* [Exercise requirements]: Could you filter the records below and return each line that holds "none"?

Start of Block

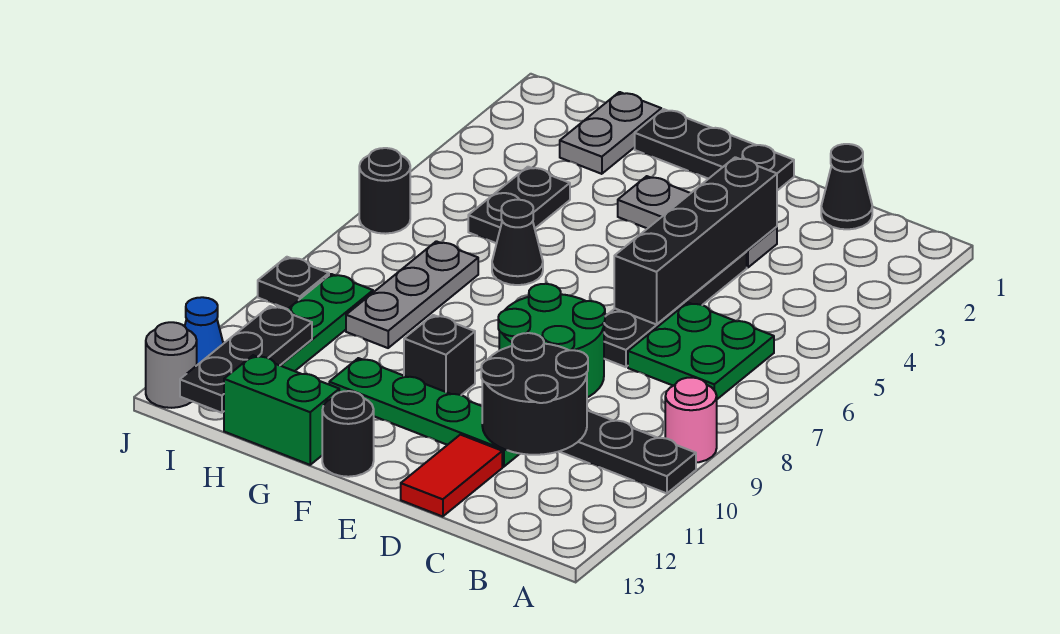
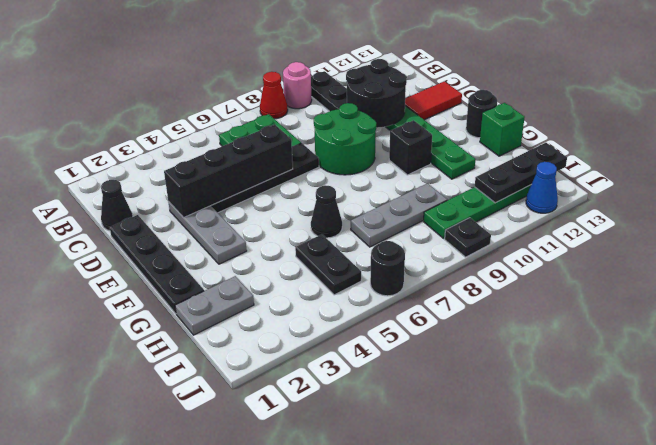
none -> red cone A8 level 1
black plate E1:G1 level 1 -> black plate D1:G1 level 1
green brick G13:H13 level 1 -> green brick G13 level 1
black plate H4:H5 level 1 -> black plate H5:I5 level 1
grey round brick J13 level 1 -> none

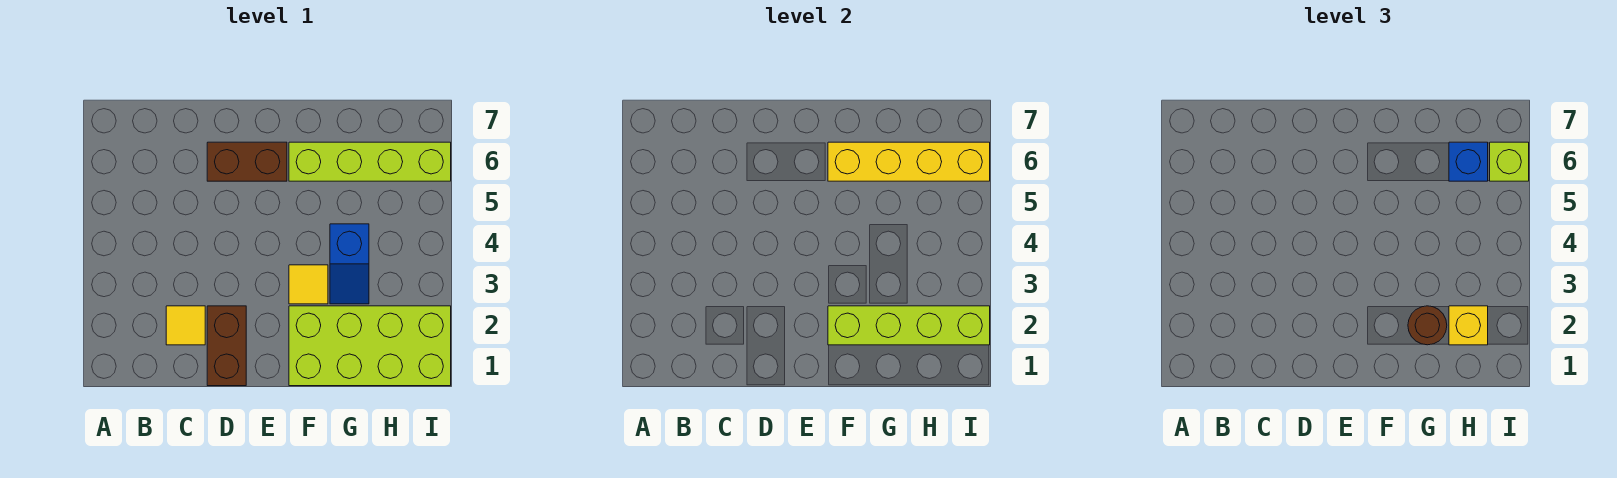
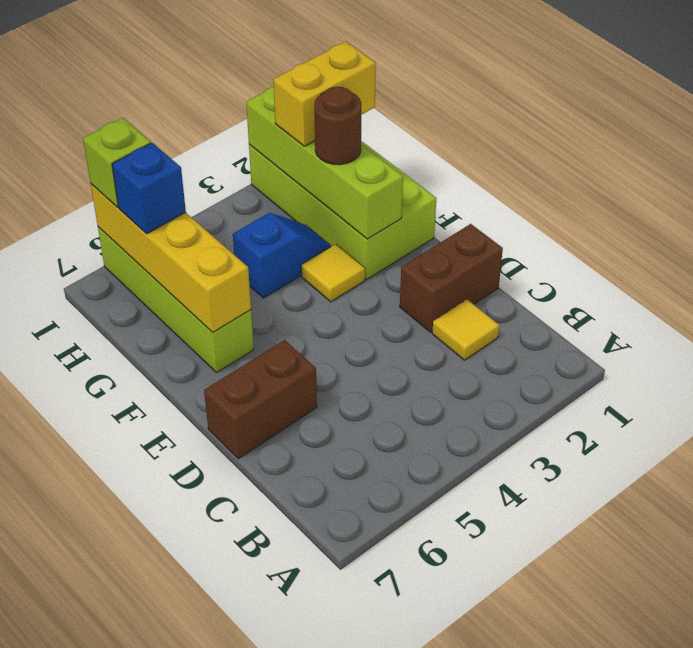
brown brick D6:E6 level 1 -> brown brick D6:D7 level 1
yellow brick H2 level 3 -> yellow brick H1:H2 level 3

End of Block

* [Result for this task]:
none -> red cone A8 level 1
grey round brick J13 level 1 -> none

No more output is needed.